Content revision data
▶

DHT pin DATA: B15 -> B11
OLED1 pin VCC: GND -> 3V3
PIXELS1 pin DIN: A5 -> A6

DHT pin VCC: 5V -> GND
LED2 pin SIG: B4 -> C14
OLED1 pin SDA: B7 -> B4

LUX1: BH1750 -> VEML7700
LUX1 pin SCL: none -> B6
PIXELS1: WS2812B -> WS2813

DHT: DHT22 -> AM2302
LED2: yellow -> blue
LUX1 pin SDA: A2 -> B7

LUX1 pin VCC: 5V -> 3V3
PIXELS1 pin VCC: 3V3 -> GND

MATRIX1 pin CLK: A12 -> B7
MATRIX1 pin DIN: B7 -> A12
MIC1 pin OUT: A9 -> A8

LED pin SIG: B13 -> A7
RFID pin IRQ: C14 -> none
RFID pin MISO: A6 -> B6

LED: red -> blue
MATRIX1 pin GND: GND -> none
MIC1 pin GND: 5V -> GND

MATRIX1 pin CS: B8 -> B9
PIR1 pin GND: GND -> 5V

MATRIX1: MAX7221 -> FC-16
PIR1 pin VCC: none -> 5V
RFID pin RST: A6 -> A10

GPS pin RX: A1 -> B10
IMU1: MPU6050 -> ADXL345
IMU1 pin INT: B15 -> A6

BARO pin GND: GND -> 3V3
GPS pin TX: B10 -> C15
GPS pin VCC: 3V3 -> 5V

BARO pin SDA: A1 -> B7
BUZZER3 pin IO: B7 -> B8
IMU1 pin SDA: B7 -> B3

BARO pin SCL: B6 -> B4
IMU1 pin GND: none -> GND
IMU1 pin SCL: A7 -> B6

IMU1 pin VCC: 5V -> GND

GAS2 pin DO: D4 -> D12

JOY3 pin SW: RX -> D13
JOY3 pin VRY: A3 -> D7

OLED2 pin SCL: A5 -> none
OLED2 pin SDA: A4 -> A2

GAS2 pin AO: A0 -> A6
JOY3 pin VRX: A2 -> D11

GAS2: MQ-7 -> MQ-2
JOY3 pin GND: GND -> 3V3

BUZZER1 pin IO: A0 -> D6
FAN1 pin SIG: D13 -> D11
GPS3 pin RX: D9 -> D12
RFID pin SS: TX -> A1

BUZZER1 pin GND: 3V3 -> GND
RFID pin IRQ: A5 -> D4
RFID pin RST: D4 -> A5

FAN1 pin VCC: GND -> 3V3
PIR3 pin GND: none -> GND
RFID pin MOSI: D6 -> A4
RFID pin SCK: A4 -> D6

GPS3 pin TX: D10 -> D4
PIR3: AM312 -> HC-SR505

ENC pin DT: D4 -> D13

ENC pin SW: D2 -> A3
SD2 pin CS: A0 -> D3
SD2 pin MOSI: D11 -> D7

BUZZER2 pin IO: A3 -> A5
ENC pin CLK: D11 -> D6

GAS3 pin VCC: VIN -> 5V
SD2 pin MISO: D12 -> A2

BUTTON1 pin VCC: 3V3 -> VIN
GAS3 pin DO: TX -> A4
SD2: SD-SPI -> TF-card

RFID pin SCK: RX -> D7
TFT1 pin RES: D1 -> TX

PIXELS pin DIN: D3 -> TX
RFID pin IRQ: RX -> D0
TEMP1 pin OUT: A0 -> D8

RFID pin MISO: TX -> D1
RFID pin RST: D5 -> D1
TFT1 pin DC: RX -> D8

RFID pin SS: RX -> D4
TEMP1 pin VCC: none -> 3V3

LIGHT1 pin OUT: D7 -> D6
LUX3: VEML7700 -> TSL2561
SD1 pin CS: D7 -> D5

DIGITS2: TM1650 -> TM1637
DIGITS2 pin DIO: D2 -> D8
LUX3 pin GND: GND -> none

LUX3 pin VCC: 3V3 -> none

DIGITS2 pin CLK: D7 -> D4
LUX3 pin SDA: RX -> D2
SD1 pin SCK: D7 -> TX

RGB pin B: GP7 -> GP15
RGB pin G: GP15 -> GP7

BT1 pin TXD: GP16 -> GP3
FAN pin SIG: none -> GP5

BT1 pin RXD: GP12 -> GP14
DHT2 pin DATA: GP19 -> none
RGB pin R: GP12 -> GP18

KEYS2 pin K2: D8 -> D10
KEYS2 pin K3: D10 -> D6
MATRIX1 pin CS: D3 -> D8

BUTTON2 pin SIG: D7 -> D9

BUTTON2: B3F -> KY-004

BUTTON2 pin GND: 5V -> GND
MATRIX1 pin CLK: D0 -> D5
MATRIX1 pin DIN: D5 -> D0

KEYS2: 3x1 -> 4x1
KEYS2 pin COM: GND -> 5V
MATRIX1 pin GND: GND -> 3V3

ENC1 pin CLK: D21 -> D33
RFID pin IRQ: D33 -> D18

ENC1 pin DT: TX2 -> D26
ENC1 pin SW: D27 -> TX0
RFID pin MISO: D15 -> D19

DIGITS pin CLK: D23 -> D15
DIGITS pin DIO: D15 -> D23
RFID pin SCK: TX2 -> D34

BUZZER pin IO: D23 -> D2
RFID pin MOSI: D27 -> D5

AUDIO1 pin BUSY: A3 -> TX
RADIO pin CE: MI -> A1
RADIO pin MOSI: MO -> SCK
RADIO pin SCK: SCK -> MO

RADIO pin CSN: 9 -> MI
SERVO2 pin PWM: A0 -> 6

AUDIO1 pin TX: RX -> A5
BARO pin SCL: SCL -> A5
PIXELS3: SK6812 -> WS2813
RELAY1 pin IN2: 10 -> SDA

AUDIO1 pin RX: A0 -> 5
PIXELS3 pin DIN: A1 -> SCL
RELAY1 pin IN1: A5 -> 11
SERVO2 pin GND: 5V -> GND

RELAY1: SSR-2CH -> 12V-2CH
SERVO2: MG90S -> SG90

◀

### TASK BRIEF
Repeat only the tail of the entries, exactly: the line containing "PIXELS3: SK6812 -> WS2813" and every line after it, to the end.

### SOLUTION
PIXELS3: SK6812 -> WS2813
RELAY1 pin IN2: 10 -> SDA

AUDIO1 pin RX: A0 -> 5
PIXELS3 pin DIN: A1 -> SCL
RELAY1 pin IN1: A5 -> 11
SERVO2 pin GND: 5V -> GND

RELAY1: SSR-2CH -> 12V-2CH
SERVO2: MG90S -> SG90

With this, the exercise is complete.